───── RECORD EXCERPTS

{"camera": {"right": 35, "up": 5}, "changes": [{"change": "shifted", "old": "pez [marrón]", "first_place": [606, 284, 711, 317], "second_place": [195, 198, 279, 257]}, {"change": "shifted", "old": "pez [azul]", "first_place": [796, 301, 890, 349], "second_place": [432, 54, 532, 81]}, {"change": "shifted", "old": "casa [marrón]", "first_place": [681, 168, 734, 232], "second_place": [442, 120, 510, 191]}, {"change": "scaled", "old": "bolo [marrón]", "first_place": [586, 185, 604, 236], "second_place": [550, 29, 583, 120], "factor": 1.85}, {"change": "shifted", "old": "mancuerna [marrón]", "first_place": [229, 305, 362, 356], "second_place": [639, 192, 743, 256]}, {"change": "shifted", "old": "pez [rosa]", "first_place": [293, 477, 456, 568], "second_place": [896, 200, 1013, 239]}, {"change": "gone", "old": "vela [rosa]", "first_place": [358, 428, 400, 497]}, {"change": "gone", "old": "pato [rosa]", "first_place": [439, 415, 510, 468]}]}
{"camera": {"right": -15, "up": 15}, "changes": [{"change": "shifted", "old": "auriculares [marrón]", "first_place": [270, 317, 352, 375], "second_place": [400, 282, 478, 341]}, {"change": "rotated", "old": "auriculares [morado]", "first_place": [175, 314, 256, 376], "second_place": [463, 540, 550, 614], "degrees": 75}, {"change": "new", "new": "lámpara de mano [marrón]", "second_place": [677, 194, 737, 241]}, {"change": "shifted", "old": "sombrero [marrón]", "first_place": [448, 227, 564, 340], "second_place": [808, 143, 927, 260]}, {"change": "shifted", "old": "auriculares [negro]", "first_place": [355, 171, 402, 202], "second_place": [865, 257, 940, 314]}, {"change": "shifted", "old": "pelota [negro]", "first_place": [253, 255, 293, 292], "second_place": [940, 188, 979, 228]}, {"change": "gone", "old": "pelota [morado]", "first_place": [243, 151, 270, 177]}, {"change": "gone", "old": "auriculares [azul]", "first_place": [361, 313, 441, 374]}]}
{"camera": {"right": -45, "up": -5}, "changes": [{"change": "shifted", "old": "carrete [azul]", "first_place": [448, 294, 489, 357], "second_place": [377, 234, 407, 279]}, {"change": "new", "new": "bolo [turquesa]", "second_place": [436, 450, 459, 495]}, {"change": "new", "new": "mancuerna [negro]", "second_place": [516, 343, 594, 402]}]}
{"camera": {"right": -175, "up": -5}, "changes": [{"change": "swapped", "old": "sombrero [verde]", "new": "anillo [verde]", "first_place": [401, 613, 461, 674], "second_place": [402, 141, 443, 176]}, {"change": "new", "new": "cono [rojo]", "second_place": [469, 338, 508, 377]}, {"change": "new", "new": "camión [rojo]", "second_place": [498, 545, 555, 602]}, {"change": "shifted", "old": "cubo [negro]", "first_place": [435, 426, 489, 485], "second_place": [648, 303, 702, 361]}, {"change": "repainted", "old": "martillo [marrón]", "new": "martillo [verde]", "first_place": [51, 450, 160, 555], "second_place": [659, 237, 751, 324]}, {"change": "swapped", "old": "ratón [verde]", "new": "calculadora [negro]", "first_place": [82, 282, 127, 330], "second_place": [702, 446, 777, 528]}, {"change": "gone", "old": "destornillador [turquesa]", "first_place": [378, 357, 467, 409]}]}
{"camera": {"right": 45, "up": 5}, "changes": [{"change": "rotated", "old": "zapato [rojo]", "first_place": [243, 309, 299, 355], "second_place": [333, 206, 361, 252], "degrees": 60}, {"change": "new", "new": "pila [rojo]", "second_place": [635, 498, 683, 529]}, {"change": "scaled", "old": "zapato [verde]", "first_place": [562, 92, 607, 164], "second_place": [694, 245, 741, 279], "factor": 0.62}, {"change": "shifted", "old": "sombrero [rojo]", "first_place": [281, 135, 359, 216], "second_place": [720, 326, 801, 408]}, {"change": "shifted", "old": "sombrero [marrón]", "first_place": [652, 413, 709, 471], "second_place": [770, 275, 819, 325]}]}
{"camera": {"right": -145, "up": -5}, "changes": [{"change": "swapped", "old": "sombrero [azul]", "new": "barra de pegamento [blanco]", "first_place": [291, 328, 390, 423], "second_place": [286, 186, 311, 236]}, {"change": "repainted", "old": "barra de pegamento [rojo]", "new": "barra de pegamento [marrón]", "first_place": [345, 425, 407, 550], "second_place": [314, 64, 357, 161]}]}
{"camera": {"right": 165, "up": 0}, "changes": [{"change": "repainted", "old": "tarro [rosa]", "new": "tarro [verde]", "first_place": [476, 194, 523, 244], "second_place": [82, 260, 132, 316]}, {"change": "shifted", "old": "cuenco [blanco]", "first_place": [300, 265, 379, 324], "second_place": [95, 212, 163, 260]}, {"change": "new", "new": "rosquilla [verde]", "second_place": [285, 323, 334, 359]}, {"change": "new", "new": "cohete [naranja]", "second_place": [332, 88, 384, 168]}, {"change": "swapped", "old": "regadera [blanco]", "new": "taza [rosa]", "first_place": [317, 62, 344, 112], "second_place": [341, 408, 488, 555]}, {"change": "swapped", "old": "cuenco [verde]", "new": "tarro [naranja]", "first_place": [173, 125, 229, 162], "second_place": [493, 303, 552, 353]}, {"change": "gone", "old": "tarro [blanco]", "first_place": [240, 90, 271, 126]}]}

──────────

Reproduce the records above in full, without altering a single character.

{"camera": {"right": 35, "up": 5}, "changes": [{"change": "shifted", "old": "pez [marrón]", "first_place": [606, 284, 711, 317], "second_place": [195, 198, 279, 257]}, {"change": "shifted", "old": "pez [azul]", "first_place": [796, 301, 890, 349], "second_place": [432, 54, 532, 81]}, {"change": "shifted", "old": "casa [marrón]", "first_place": [681, 168, 734, 232], "second_place": [442, 120, 510, 191]}, {"change": "scaled", "old": "bolo [marrón]", "first_place": [586, 185, 604, 236], "second_place": [550, 29, 583, 120], "factor": 1.85}, {"change": "shifted", "old": "mancuerna [marrón]", "first_place": [229, 305, 362, 356], "second_place": [639, 192, 743, 256]}, {"change": "shifted", "old": "pez [rosa]", "first_place": [293, 477, 456, 568], "second_place": [896, 200, 1013, 239]}, {"change": "gone", "old": "vela [rosa]", "first_place": [358, 428, 400, 497]}, {"change": "gone", "old": "pato [rosa]", "first_place": [439, 415, 510, 468]}]}
{"camera": {"right": -15, "up": 15}, "changes": [{"change": "shifted", "old": "auriculares [marrón]", "first_place": [270, 317, 352, 375], "second_place": [400, 282, 478, 341]}, {"change": "rotated", "old": "auriculares [morado]", "first_place": [175, 314, 256, 376], "second_place": [463, 540, 550, 614], "degrees": 75}, {"change": "new", "new": "lámpara de mano [marrón]", "second_place": [677, 194, 737, 241]}, {"change": "shifted", "old": "sombrero [marrón]", "first_place": [448, 227, 564, 340], "second_place": [808, 143, 927, 260]}, {"change": "shifted", "old": "auriculares [negro]", "first_place": [355, 171, 402, 202], "second_place": [865, 257, 940, 314]}, {"change": "shifted", "old": "pelota [negro]", "first_place": [253, 255, 293, 292], "second_place": [940, 188, 979, 228]}, {"change": "gone", "old": "pelota [morado]", "first_place": [243, 151, 270, 177]}, {"change": "gone", "old": "auriculares [azul]", "first_place": [361, 313, 441, 374]}]}
{"camera": {"right": -45, "up": -5}, "changes": [{"change": "shifted", "old": "carrete [azul]", "first_place": [448, 294, 489, 357], "second_place": [377, 234, 407, 279]}, {"change": "new", "new": "bolo [turquesa]", "second_place": [436, 450, 459, 495]}, {"change": "new", "new": "mancuerna [negro]", "second_place": [516, 343, 594, 402]}]}
{"camera": {"right": -175, "up": -5}, "changes": [{"change": "swapped", "old": "sombrero [verde]", "new": "anillo [verde]", "first_place": [401, 613, 461, 674], "second_place": [402, 141, 443, 176]}, {"change": "new", "new": "cono [rojo]", "second_place": [469, 338, 508, 377]}, {"change": "new", "new": "camión [rojo]", "second_place": [498, 545, 555, 602]}, {"change": "shifted", "old": "cubo [negro]", "first_place": [435, 426, 489, 485], "second_place": [648, 303, 702, 361]}, {"change": "repainted", "old": "martillo [marrón]", "new": "martillo [verde]", "first_place": [51, 450, 160, 555], "second_place": [659, 237, 751, 324]}, {"change": "swapped", "old": "ratón [verde]", "new": "calculadora [negro]", "first_place": [82, 282, 127, 330], "second_place": [702, 446, 777, 528]}, {"change": "gone", "old": "destornillador [turquesa]", "first_place": [378, 357, 467, 409]}]}
{"camera": {"right": 45, "up": 5}, "changes": [{"change": "rotated", "old": "zapato [rojo]", "first_place": [243, 309, 299, 355], "second_place": [333, 206, 361, 252], "degrees": 60}, {"change": "new", "new": "pila [rojo]", "second_place": [635, 498, 683, 529]}, {"change": "scaled", "old": "zapato [verde]", "first_place": [562, 92, 607, 164], "second_place": [694, 245, 741, 279], "factor": 0.62}, {"change": "shifted", "old": "sombrero [rojo]", "first_place": [281, 135, 359, 216], "second_place": [720, 326, 801, 408]}, {"change": "shifted", "old": "sombrero [marrón]", "first_place": [652, 413, 709, 471], "second_place": [770, 275, 819, 325]}]}
{"camera": {"right": -145, "up": -5}, "changes": [{"change": "swapped", "old": "sombrero [azul]", "new": "barra de pegamento [blanco]", "first_place": [291, 328, 390, 423], "second_place": [286, 186, 311, 236]}, {"change": "repainted", "old": "barra de pegamento [rojo]", "new": "barra de pegamento [marrón]", "first_place": [345, 425, 407, 550], "second_place": [314, 64, 357, 161]}]}
{"camera": {"right": 165, "up": 0}, "changes": [{"change": "repainted", "old": "tarro [rosa]", "new": "tarro [verde]", "first_place": [476, 194, 523, 244], "second_place": [82, 260, 132, 316]}, {"change": "shifted", "old": "cuenco [blanco]", "first_place": [300, 265, 379, 324], "second_place": [95, 212, 163, 260]}, {"change": "new", "new": "rosquilla [verde]", "second_place": [285, 323, 334, 359]}, {"change": "new", "new": "cohete [naranja]", "second_place": [332, 88, 384, 168]}, {"change": "swapped", "old": "regadera [blanco]", "new": "taza [rosa]", "first_place": [317, 62, 344, 112], "second_place": [341, 408, 488, 555]}, {"change": "swapped", "old": "cuenco [verde]", "new": "tarro [naranja]", "first_place": [173, 125, 229, 162], "second_place": [493, 303, 552, 353]}, {"change": "gone", "old": "tarro [blanco]", "first_place": [240, 90, 271, 126]}]}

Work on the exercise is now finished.